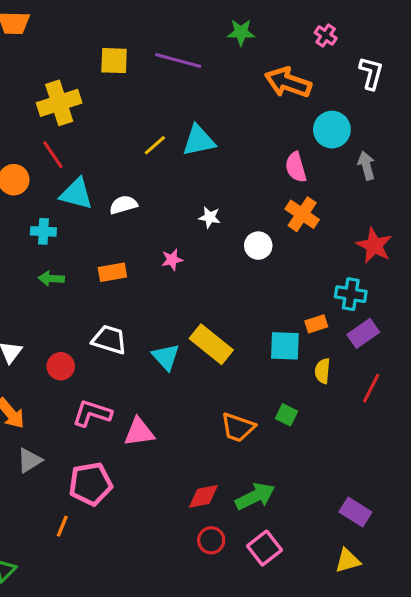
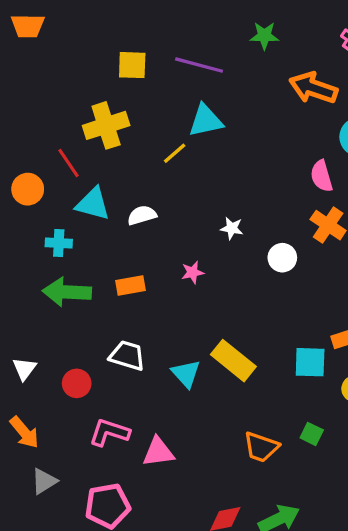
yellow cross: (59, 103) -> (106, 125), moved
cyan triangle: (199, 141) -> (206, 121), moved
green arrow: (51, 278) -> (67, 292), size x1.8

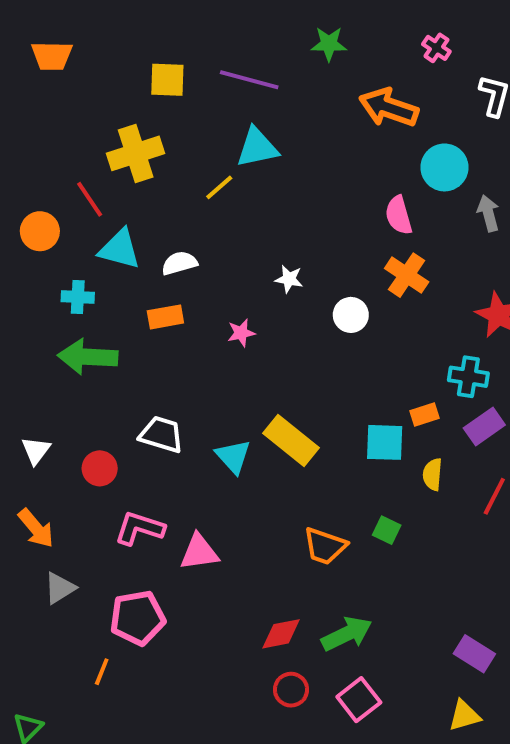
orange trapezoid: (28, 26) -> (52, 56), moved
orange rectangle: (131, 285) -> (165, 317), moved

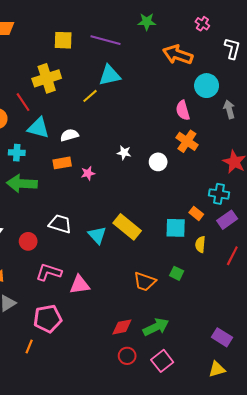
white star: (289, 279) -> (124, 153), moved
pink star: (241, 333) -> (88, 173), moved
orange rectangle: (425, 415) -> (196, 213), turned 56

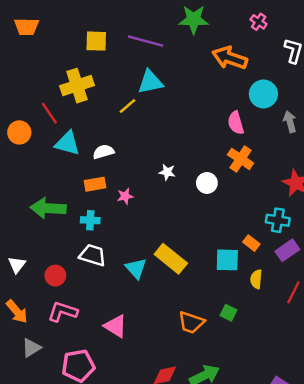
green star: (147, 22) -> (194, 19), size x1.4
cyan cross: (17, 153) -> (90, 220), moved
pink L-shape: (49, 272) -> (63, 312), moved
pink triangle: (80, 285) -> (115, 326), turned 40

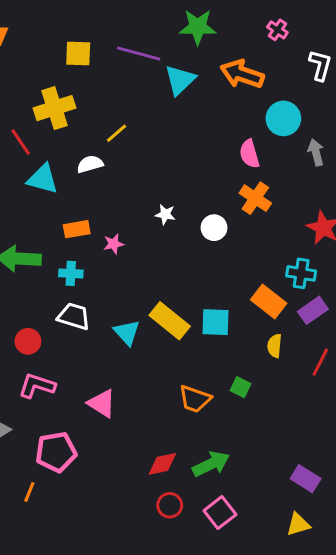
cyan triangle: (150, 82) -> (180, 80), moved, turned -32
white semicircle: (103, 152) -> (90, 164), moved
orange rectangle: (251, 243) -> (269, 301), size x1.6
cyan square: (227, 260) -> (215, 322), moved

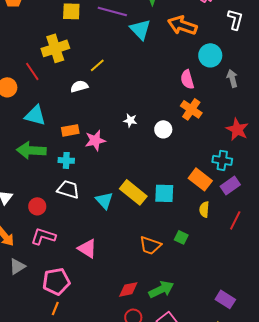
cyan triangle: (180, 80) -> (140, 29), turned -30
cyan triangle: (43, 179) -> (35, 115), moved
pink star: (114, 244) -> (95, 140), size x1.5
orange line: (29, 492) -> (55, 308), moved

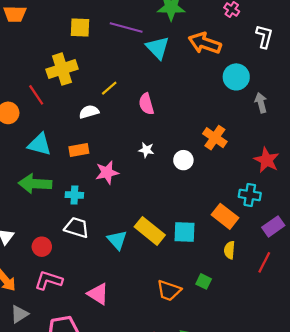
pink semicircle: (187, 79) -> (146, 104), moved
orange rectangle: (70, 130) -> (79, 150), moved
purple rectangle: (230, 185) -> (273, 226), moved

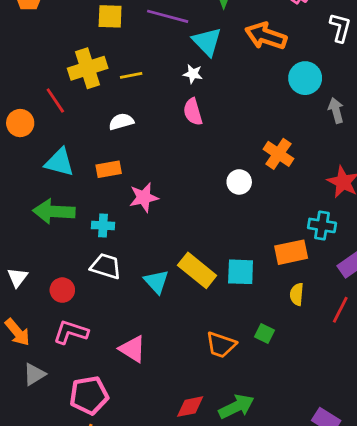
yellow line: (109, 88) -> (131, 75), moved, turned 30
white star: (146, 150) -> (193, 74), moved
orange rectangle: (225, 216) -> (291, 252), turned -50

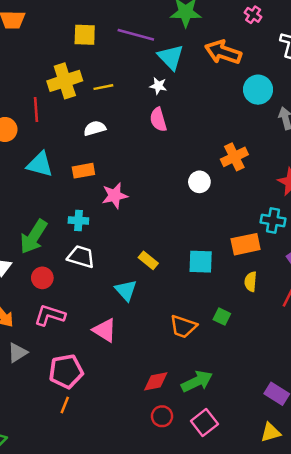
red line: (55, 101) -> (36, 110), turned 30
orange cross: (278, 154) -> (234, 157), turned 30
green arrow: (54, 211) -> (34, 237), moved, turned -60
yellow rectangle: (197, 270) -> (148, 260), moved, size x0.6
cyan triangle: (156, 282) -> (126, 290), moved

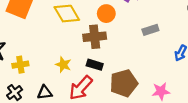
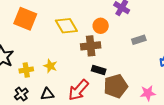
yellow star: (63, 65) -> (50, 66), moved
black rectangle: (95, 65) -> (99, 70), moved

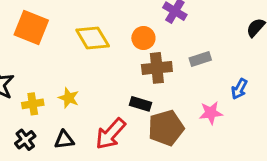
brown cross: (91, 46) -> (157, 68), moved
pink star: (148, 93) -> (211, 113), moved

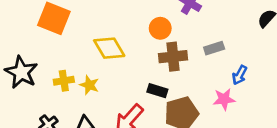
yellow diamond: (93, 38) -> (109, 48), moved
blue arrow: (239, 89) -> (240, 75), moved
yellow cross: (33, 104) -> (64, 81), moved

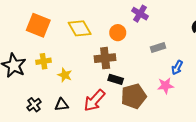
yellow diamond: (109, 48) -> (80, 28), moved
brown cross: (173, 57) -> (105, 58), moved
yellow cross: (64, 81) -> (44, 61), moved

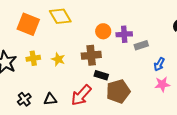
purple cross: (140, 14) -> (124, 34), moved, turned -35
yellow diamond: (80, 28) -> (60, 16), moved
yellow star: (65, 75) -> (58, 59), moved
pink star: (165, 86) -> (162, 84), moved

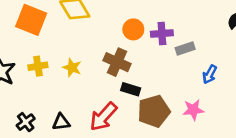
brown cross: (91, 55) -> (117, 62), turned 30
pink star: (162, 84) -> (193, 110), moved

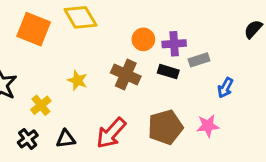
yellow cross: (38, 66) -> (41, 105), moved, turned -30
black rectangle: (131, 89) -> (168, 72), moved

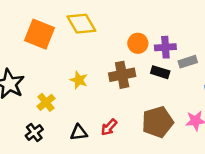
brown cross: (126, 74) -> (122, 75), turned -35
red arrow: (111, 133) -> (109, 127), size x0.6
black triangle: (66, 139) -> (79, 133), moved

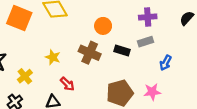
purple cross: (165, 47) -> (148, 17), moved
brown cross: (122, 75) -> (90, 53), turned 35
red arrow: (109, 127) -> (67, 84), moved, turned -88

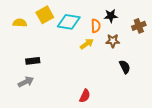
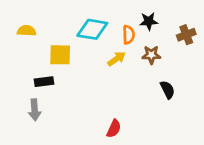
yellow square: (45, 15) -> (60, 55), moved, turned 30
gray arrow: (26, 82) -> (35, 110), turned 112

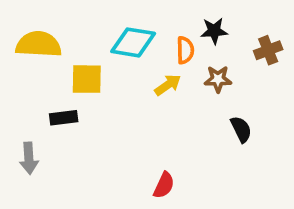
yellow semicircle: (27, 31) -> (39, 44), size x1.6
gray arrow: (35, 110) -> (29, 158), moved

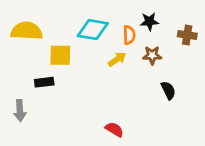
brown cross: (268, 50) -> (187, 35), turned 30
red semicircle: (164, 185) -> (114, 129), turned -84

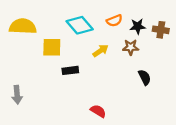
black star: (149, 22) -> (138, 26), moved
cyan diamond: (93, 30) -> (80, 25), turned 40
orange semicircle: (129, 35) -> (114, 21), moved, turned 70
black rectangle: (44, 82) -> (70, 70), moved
::::::::
● **Action item**
Go to the line with "red arrow: (109, 127)" in the entries above. Reproduce that line and each one after it to the end, exactly and without the pictures.

● **Your response**
red arrow: (109, 127) -> (67, 84), moved, turned -88

yellow square: (45, 15) -> (60, 55), moved, turned 30
gray arrow: (26, 82) -> (35, 110), turned 112

yellow semicircle: (27, 31) -> (39, 44), size x1.6
gray arrow: (35, 110) -> (29, 158), moved

brown cross: (268, 50) -> (187, 35), turned 30
red semicircle: (164, 185) -> (114, 129), turned -84

black star: (149, 22) -> (138, 26), moved
cyan diamond: (93, 30) -> (80, 25), turned 40
orange semicircle: (129, 35) -> (114, 21), moved, turned 70
black rectangle: (44, 82) -> (70, 70), moved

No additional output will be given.